= PROBLEM DESCRIPTION =
Would you please repeat exactly the lines from the one containing "U11: none ->" to the end of the records, both included, and leave out the rest?

[Before-and-after change records]

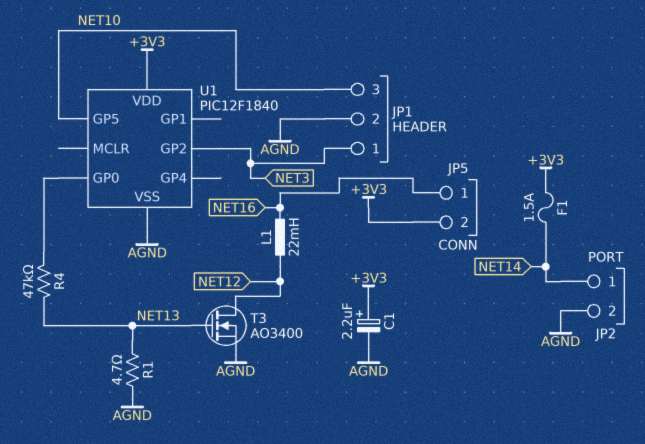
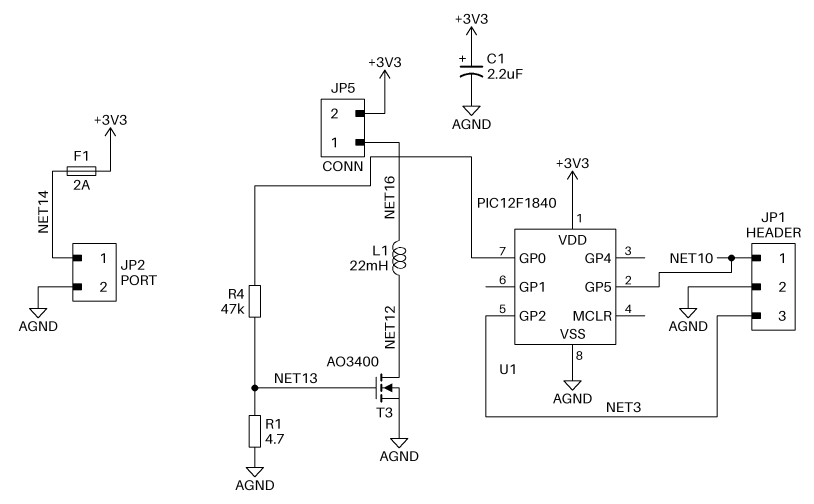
F1: 1.5A (+3V3, NET14) -> 2A (+3V3, NET14)
JP1 pin 1: NET3 -> NET10
JP1 pin 3: NET10 -> NET3

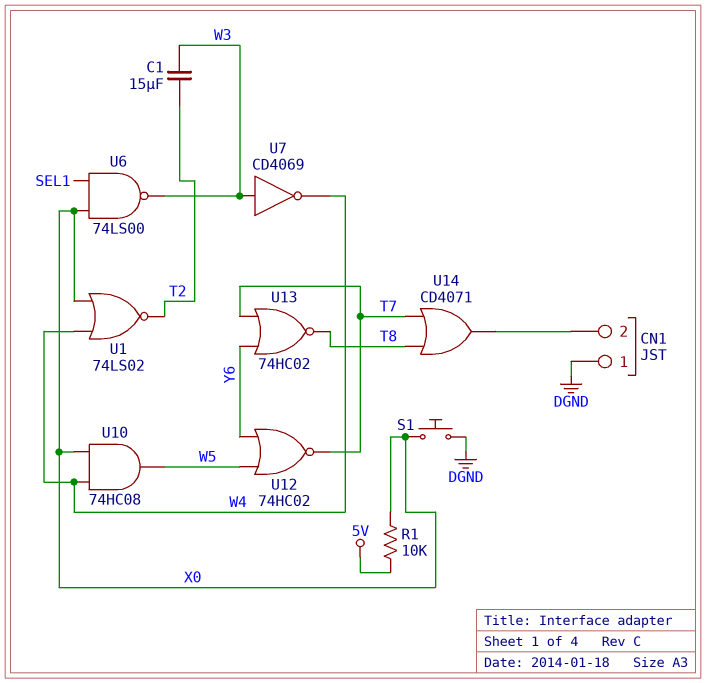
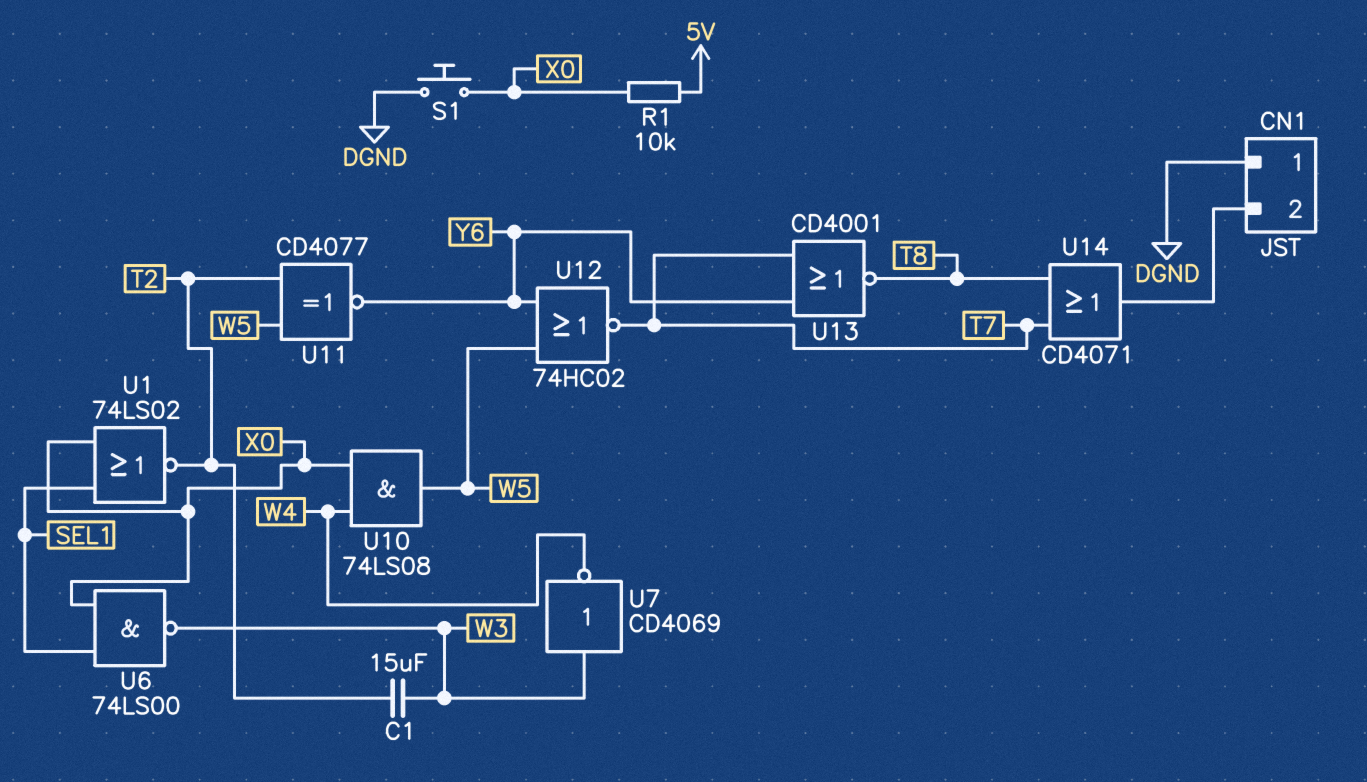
U1: NOR 74LS02 (in W4, in X0, out T2) -> NOR 74LS02 (in SEL1, in X0, out T2)
U10: AND 74HC08 (in W4, in X0, out W5) -> AND 74LS08 (in W4, in X0, out W5)
U11: none -> XNOR CD4077 (in T2, in W5, out Y6)
U13: NOR 74HC02 (in T7, in Y6, out T8) -> NOR CD4001 (in T7, in Y6, out T8)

= WRITTEN RESPONSE =
U11: none -> XNOR CD4077 (in T2, in W5, out Y6)
U13: NOR 74HC02 (in T7, in Y6, out T8) -> NOR CD4001 (in T7, in Y6, out T8)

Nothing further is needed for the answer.